The problem: Where a line holds the word "star", copy that line from the data below.

Data provided:

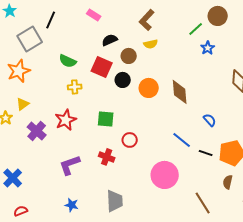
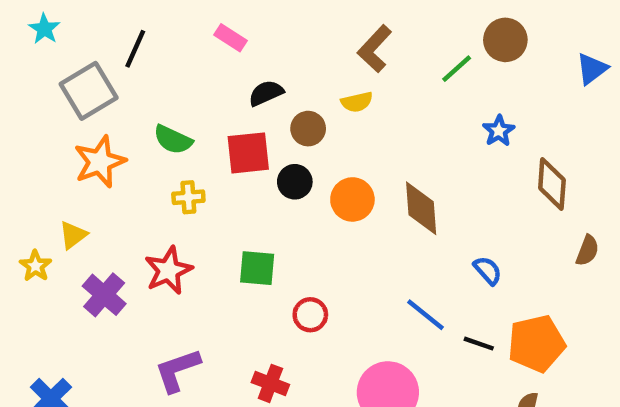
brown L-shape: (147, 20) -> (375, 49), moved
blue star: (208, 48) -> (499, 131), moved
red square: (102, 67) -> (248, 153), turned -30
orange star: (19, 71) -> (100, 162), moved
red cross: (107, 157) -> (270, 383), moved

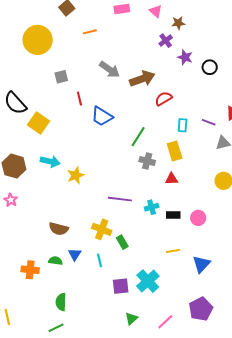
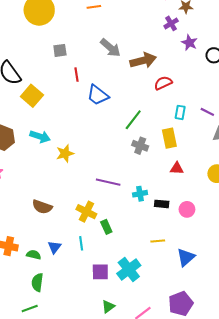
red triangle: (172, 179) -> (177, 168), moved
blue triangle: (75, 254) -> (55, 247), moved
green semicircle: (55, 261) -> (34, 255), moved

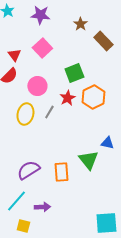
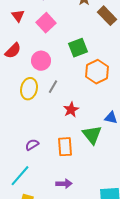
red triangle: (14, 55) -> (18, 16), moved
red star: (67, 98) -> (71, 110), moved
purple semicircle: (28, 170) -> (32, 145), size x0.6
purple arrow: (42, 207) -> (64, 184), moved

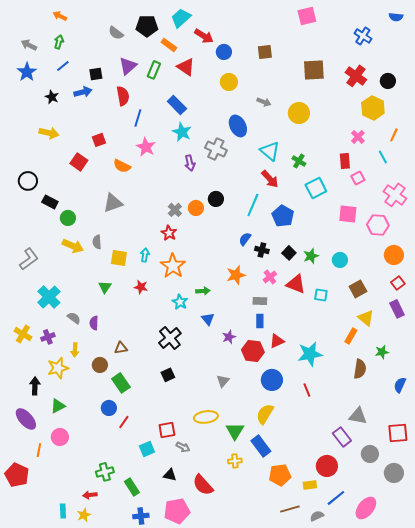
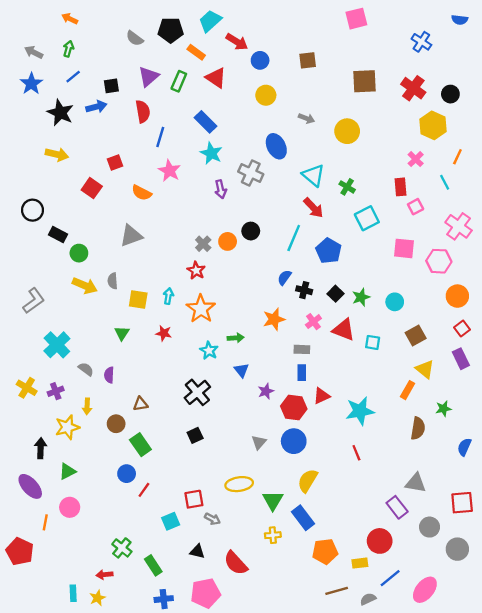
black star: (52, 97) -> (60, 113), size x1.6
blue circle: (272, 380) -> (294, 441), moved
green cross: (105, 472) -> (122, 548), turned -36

Response below:
blue star: (208, 48) -> (499, 131), moved
orange star: (19, 71) -> (100, 162), moved
red star: (67, 98) -> (71, 110), moved
black star: (52, 97) -> (60, 113), size x1.6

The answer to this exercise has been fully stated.